[Image sets with object changes]
▬▬▬▬▬▬▬▬▬▬

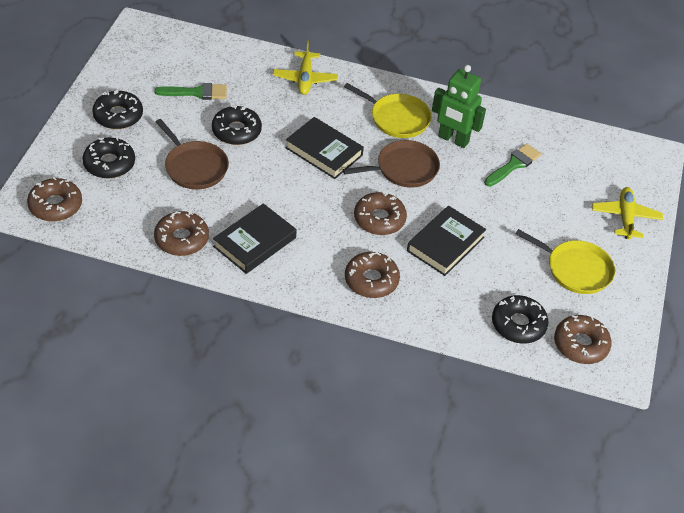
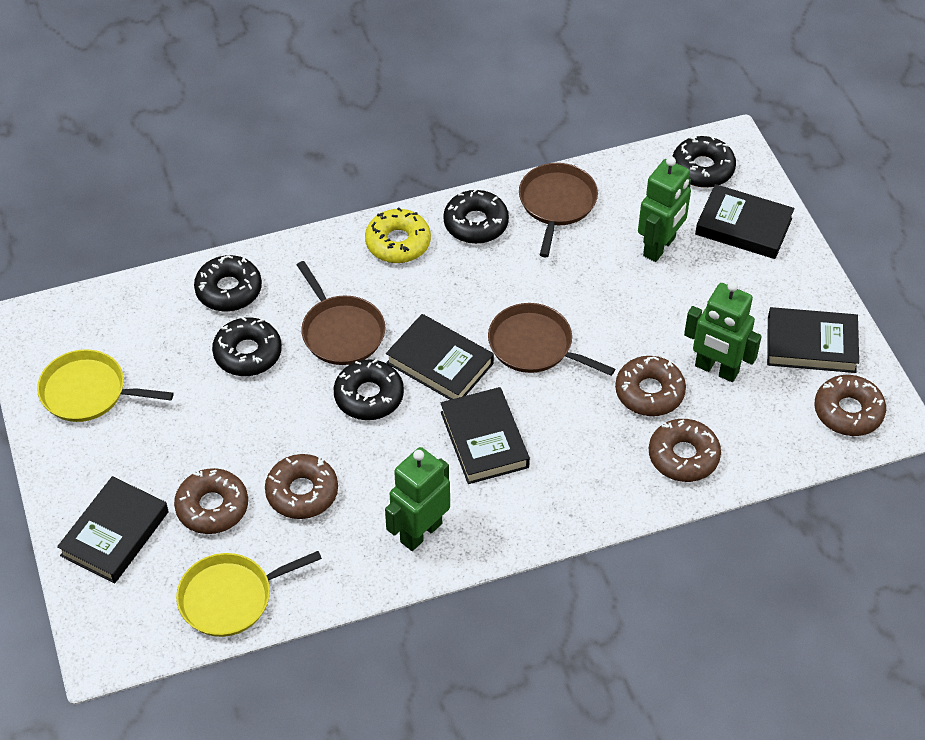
black book: 3 -> 5
black donut: 4 -> 5
brown pan: 2 -> 3
green brush: 2 -> 0
green robot: 1 -> 3
yellow donut: 0 -> 1
yellow plane: 2 -> 0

▬▬▬▬▬▬▬▬▬▬

### BRIEF
Since the pictures are not wanted, copy only the text of the records above, exactly.

### REPLY
black book: 3 -> 5
black donut: 4 -> 5
brown pan: 2 -> 3
green brush: 2 -> 0
green robot: 1 -> 3
yellow donut: 0 -> 1
yellow plane: 2 -> 0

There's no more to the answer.